*DATA FOR THIS TASK*:
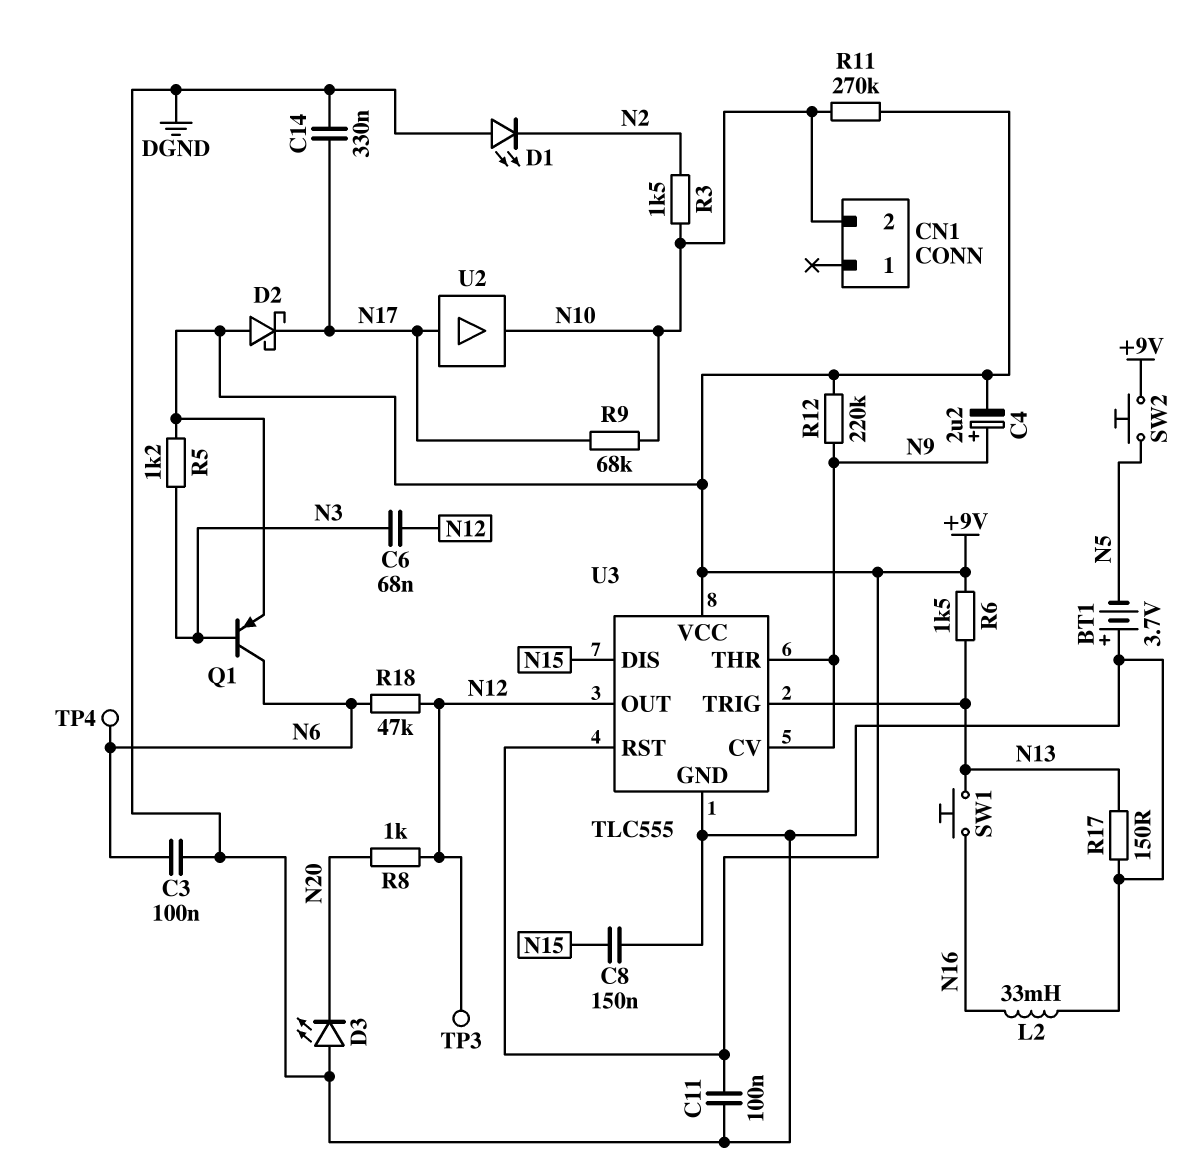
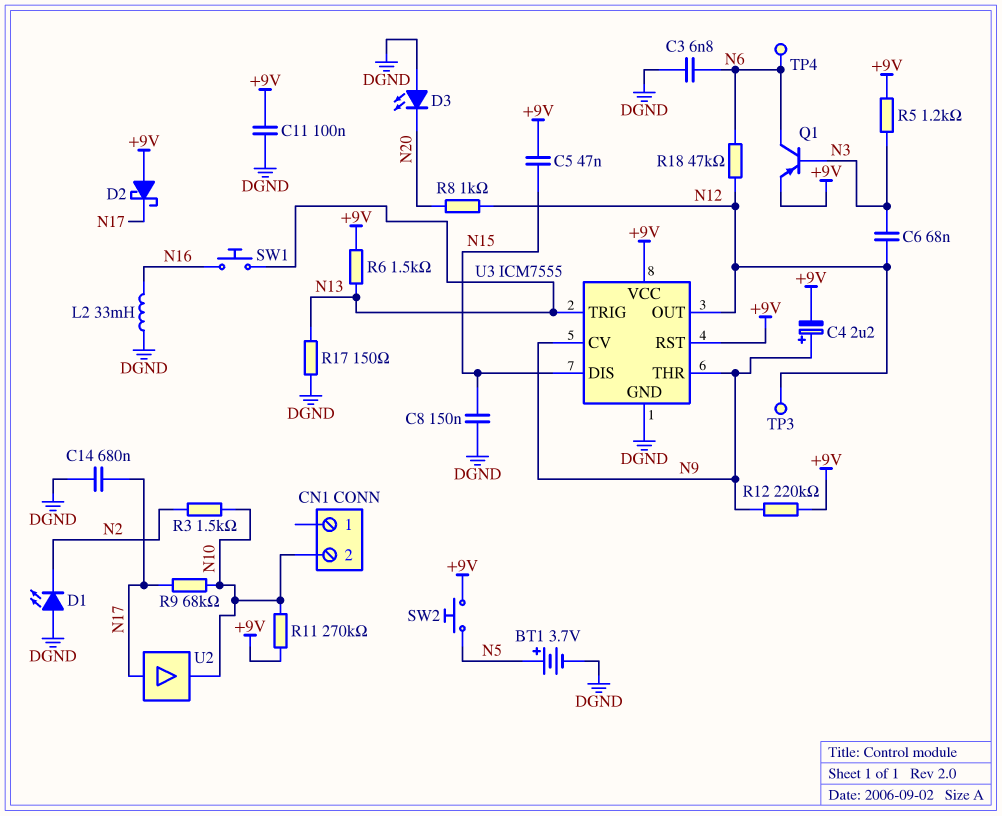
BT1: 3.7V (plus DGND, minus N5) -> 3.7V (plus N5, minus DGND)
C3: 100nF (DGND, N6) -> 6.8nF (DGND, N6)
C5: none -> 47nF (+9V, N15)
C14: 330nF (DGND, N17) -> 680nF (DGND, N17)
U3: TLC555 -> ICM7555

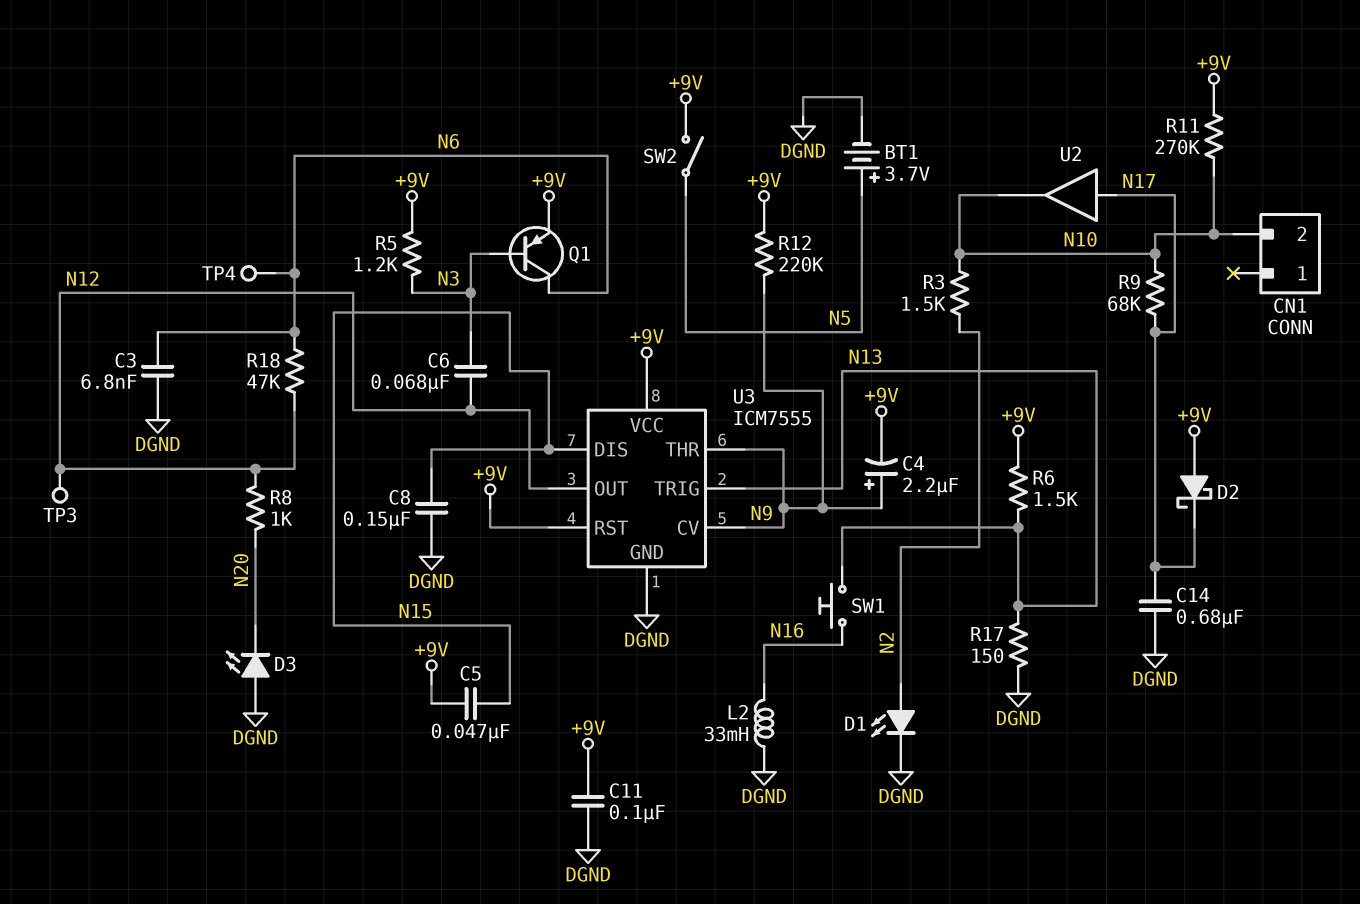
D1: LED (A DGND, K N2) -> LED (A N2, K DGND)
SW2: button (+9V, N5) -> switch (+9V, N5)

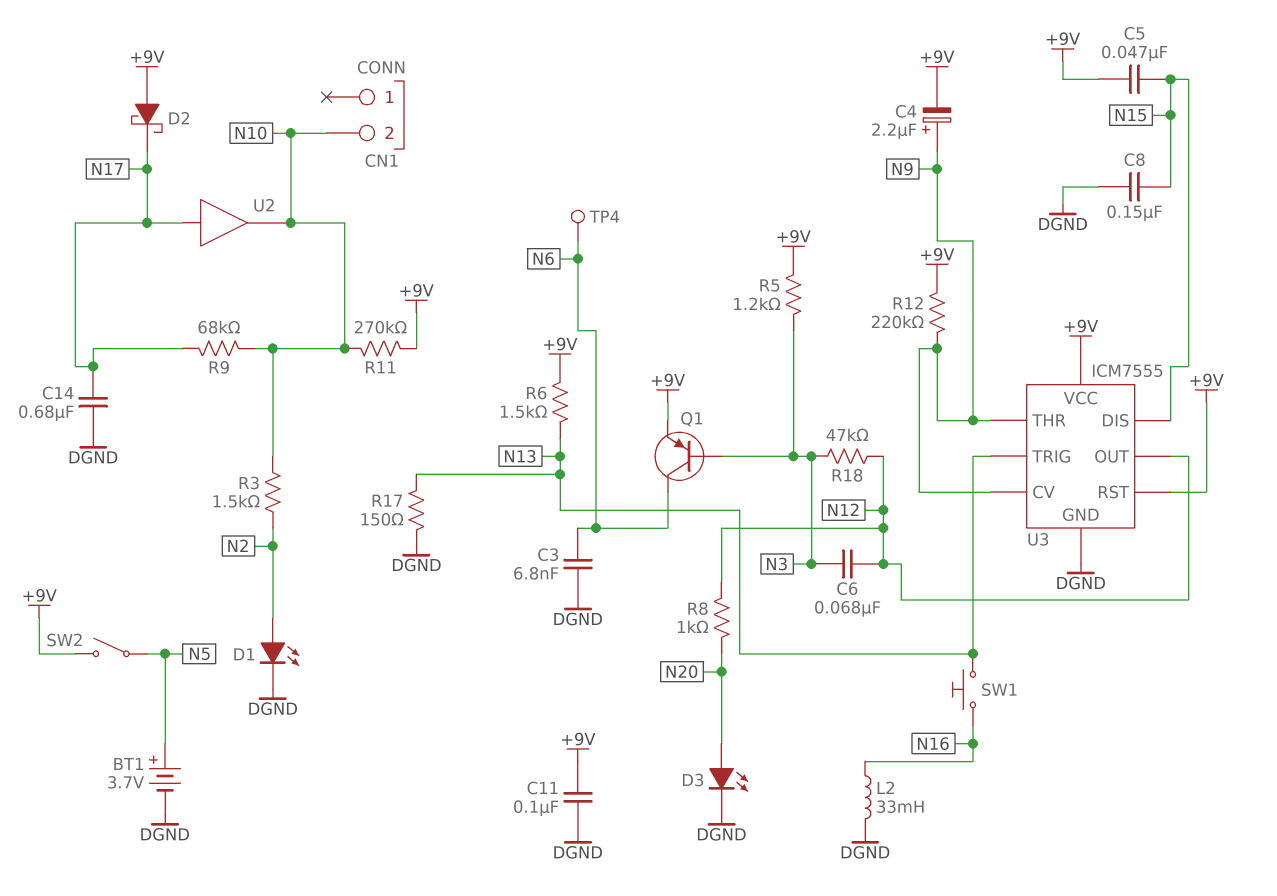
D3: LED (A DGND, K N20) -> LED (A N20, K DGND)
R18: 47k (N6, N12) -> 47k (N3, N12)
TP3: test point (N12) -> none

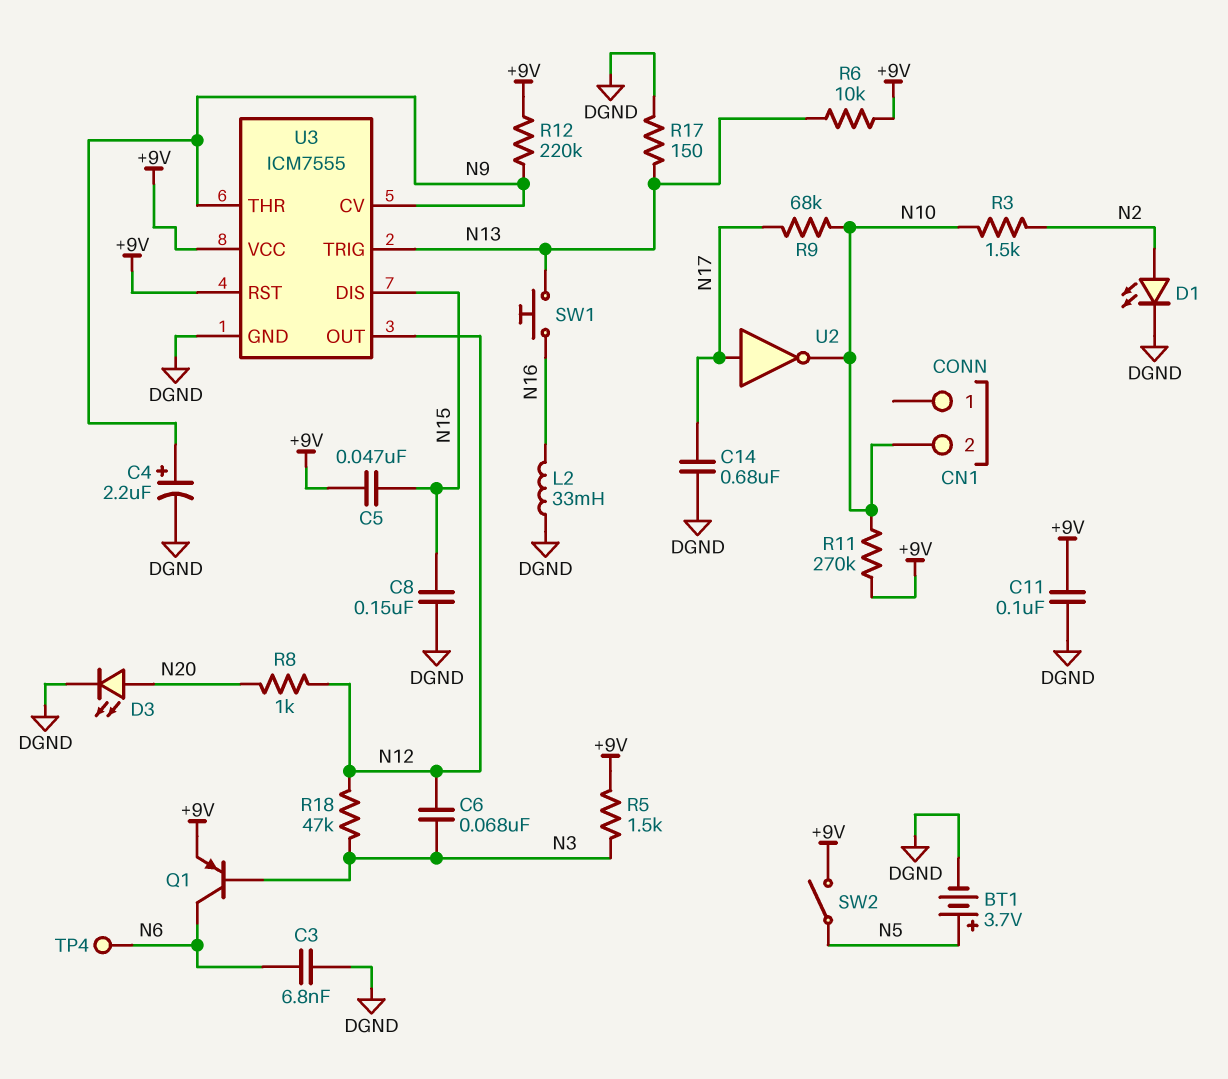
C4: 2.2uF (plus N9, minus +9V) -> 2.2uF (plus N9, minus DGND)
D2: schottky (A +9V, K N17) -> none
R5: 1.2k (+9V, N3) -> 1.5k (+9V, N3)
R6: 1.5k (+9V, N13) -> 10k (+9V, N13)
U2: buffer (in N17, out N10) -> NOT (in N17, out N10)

*TASK DETAILS*: The copy must begin with the line containing "D3: LED (A DGND, K", end with the last line of the material, match each line exactly, and hold no pictures.

*EXERCISE RESULT*:
D3: LED (A DGND, K N20) -> LED (A N20, K DGND)
R18: 47k (N6, N12) -> 47k (N3, N12)
TP3: test point (N12) -> none

C4: 2.2uF (plus N9, minus +9V) -> 2.2uF (plus N9, minus DGND)
D2: schottky (A +9V, K N17) -> none
R5: 1.2k (+9V, N3) -> 1.5k (+9V, N3)
R6: 1.5k (+9V, N13) -> 10k (+9V, N13)
U2: buffer (in N17, out N10) -> NOT (in N17, out N10)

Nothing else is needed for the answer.